» GIVEN DATA
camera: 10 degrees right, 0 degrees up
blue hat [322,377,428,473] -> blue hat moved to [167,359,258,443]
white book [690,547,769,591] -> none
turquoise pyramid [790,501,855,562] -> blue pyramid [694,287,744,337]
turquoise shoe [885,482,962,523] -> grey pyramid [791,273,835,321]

» WHAT NEEDS TO BE DONE
Where does "blue" appear in the records above? Copy every line that has it.

» SOLUTION TO THIS PROBLEM
blue hat [322,377,428,473] -> blue hat moved to [167,359,258,443]
turquoise pyramid [790,501,855,562] -> blue pyramid [694,287,744,337]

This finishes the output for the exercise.